[RECORDS FOR THIS EXERCISE — start]

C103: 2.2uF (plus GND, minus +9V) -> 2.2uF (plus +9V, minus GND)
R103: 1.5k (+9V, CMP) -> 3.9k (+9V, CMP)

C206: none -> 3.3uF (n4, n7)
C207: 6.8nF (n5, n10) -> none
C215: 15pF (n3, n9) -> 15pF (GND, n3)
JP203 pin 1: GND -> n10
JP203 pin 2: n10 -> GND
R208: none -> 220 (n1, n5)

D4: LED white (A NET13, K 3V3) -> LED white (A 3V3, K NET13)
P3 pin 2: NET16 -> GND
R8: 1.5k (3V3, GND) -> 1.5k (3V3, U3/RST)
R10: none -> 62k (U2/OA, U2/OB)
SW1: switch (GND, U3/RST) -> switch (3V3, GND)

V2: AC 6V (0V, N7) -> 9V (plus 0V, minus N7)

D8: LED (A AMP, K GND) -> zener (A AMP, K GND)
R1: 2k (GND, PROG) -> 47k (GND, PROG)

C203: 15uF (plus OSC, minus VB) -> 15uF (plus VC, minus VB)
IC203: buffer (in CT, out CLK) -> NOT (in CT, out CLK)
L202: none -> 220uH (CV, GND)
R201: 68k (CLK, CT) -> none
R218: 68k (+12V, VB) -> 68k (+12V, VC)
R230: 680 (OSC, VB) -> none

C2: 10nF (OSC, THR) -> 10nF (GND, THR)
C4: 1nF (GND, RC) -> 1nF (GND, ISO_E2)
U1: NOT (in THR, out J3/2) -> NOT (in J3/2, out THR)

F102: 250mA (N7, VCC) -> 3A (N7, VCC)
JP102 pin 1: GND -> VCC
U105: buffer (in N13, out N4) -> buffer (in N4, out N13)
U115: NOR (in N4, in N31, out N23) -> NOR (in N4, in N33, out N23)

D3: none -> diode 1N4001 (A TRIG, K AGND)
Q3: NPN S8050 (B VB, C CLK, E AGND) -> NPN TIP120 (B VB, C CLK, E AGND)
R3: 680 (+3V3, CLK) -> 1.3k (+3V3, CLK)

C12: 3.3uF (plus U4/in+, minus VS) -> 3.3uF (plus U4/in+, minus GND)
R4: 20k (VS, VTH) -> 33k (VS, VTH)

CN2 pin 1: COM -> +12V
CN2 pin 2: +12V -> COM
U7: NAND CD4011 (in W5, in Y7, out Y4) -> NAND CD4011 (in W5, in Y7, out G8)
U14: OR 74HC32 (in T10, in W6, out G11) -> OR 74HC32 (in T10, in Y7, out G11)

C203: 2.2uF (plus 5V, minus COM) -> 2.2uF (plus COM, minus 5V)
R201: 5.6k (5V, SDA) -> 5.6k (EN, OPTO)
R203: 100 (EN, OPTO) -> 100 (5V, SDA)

[RECORDS FOR THIS EXERCISE — finish]

■ ASSIGNED TASK ■
Only the lines above from the line containing "P3 pin 2: NET16 -> GND" through the line containing "U7: NAND CD4011" should be retyped, exactly and with both ends included.

■ TASK OUTPUT ■
P3 pin 2: NET16 -> GND
R8: 1.5k (3V3, GND) -> 1.5k (3V3, U3/RST)
R10: none -> 62k (U2/OA, U2/OB)
SW1: switch (GND, U3/RST) -> switch (3V3, GND)

V2: AC 6V (0V, N7) -> 9V (plus 0V, minus N7)

D8: LED (A AMP, K GND) -> zener (A AMP, K GND)
R1: 2k (GND, PROG) -> 47k (GND, PROG)

C203: 15uF (plus OSC, minus VB) -> 15uF (plus VC, minus VB)
IC203: buffer (in CT, out CLK) -> NOT (in CT, out CLK)
L202: none -> 220uH (CV, GND)
R201: 68k (CLK, CT) -> none
R218: 68k (+12V, VB) -> 68k (+12V, VC)
R230: 680 (OSC, VB) -> none

C2: 10nF (OSC, THR) -> 10nF (GND, THR)
C4: 1nF (GND, RC) -> 1nF (GND, ISO_E2)
U1: NOT (in THR, out J3/2) -> NOT (in J3/2, out THR)

F102: 250mA (N7, VCC) -> 3A (N7, VCC)
JP102 pin 1: GND -> VCC
U105: buffer (in N13, out N4) -> buffer (in N4, out N13)
U115: NOR (in N4, in N31, out N23) -> NOR (in N4, in N33, out N23)

D3: none -> diode 1N4001 (A TRIG, K AGND)
Q3: NPN S8050 (B VB, C CLK, E AGND) -> NPN TIP120 (B VB, C CLK, E AGND)
R3: 680 (+3V3, CLK) -> 1.3k (+3V3, CLK)

C12: 3.3uF (plus U4/in+, minus VS) -> 3.3uF (plus U4/in+, minus GND)
R4: 20k (VS, VTH) -> 33k (VS, VTH)

CN2 pin 1: COM -> +12V
CN2 pin 2: +12V -> COM
U7: NAND CD4011 (in W5, in Y7, out Y4) -> NAND CD4011 (in W5, in Y7, out G8)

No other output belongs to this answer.